## What this task involves
Wherever the string "TEMP" appears in the entries below, return the line that holds it.

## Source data
+===+

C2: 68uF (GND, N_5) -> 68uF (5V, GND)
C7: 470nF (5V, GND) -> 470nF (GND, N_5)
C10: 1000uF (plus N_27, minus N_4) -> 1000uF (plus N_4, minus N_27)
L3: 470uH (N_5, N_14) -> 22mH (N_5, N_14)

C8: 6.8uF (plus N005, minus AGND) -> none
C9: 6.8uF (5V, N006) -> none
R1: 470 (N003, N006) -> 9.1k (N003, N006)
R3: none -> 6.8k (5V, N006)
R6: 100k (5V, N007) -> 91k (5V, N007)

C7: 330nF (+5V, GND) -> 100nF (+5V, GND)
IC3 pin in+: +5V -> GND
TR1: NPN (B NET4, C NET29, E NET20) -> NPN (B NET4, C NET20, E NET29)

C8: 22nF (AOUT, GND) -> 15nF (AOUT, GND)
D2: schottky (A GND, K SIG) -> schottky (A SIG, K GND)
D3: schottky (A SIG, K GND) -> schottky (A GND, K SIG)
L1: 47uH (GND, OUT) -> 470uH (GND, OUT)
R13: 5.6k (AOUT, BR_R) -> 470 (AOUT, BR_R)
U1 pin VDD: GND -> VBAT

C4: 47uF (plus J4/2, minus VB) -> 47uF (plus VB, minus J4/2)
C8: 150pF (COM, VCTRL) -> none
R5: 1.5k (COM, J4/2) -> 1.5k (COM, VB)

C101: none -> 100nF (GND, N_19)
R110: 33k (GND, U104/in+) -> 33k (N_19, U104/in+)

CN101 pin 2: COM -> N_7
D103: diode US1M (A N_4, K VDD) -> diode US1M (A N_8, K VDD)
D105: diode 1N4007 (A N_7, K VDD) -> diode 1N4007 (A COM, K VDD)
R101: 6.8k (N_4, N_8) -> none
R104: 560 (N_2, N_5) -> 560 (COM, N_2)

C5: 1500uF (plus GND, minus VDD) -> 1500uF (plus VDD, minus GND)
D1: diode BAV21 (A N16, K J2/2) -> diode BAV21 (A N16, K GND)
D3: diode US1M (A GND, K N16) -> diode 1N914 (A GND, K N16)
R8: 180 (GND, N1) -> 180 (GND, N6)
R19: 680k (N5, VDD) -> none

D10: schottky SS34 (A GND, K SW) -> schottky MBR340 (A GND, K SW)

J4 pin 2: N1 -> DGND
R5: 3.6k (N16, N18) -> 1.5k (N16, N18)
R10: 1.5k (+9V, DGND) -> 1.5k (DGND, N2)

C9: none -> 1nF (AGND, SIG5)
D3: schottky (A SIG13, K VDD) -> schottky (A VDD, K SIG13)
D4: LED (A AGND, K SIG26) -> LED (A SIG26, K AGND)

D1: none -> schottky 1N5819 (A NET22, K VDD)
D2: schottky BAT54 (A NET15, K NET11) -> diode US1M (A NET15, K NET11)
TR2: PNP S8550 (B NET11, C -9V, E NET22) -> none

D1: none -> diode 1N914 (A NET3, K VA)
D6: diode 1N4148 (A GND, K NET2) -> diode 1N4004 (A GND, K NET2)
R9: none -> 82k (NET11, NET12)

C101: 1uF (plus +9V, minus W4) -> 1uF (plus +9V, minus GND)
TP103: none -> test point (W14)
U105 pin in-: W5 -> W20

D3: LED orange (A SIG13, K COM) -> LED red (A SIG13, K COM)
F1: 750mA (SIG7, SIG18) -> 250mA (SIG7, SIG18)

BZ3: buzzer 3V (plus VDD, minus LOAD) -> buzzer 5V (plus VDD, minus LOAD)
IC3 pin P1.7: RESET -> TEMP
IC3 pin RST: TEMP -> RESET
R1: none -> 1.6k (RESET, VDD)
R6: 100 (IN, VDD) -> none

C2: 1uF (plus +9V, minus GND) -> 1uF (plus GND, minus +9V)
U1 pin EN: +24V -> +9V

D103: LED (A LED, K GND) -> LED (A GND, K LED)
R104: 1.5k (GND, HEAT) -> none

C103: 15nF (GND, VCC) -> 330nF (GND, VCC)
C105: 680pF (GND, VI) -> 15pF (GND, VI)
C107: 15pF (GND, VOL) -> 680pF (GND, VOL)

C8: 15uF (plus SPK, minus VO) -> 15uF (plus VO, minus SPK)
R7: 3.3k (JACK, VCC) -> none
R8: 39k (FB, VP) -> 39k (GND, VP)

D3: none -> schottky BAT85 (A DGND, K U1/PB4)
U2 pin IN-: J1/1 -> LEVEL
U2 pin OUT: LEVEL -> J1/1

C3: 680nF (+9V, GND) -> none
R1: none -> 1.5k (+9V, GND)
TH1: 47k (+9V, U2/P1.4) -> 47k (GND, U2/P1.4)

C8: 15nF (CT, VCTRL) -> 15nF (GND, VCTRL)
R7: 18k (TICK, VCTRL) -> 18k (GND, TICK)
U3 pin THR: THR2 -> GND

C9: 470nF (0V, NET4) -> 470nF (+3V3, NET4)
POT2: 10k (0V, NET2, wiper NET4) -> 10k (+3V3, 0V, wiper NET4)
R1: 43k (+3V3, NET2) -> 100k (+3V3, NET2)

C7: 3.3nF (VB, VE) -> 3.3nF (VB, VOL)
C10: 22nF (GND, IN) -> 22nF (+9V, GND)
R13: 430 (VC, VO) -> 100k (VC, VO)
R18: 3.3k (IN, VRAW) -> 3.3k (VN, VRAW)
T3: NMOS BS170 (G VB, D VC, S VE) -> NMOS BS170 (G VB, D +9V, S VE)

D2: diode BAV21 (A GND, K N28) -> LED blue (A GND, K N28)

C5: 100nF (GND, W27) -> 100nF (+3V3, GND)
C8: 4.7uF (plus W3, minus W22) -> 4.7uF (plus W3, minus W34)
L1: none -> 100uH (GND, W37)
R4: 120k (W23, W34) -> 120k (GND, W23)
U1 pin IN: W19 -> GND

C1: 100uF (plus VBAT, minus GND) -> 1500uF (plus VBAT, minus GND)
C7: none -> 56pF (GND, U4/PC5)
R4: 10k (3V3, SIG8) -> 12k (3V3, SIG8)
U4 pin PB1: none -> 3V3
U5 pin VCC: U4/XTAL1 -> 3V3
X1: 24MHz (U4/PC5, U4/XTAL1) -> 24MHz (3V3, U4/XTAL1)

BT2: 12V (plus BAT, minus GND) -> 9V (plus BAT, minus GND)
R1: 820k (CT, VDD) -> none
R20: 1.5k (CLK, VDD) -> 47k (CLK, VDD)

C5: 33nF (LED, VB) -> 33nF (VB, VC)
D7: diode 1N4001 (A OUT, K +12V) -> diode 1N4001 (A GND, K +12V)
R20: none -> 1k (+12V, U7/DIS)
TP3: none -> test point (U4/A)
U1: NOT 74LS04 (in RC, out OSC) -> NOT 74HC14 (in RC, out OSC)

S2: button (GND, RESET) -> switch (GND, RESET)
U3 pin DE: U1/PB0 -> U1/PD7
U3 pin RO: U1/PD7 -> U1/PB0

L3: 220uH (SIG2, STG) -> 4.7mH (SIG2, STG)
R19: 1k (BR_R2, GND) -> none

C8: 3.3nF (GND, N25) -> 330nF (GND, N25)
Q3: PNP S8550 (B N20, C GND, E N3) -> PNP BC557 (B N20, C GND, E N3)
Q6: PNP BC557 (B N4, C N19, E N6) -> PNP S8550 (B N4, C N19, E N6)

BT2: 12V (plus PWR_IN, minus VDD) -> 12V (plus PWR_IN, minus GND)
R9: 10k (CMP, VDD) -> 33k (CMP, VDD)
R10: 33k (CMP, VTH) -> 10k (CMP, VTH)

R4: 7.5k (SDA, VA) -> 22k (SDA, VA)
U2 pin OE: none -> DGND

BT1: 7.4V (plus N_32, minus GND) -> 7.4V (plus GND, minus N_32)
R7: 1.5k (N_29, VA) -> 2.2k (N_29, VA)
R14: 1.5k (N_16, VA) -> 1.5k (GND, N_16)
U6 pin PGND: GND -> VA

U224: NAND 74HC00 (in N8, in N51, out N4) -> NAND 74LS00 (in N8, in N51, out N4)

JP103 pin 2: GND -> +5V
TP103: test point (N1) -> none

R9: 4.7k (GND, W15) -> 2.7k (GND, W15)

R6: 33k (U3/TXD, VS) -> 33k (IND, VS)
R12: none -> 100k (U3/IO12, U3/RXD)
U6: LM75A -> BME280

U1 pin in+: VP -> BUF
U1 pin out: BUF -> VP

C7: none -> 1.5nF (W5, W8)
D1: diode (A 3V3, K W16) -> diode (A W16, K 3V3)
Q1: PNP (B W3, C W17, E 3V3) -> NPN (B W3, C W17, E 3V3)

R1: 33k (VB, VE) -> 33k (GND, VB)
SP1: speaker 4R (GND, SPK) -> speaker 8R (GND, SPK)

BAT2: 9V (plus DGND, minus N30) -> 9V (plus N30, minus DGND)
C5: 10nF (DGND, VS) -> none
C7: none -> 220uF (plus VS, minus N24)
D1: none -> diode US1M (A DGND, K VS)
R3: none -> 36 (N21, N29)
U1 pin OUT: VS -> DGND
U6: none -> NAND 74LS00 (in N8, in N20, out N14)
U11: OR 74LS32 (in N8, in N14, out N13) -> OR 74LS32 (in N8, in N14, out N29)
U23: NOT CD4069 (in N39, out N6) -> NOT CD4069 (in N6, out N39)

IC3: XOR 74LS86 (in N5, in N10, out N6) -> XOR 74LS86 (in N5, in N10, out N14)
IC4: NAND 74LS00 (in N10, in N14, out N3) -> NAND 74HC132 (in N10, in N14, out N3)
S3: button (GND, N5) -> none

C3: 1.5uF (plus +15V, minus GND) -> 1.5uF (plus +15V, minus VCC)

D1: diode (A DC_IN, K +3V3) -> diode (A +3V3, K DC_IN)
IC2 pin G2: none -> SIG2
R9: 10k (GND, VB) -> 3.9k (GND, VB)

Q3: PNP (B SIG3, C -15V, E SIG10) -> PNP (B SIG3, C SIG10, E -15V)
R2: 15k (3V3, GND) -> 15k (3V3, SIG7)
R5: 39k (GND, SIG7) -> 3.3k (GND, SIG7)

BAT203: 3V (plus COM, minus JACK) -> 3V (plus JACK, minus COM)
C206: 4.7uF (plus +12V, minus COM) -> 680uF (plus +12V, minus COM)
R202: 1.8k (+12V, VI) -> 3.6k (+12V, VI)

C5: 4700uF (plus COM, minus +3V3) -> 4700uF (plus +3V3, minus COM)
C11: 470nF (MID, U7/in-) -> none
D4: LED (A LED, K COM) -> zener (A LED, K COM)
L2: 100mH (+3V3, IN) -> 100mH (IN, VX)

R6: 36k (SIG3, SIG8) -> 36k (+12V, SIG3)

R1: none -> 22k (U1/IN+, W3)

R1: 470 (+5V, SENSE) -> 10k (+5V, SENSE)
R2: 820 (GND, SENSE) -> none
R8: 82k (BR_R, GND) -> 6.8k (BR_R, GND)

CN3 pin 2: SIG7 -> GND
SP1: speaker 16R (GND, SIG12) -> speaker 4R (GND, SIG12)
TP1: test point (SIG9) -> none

+===+

## Written reply
IC3 pin P1.7: RESET -> TEMP
IC3 pin RST: TEMP -> RESET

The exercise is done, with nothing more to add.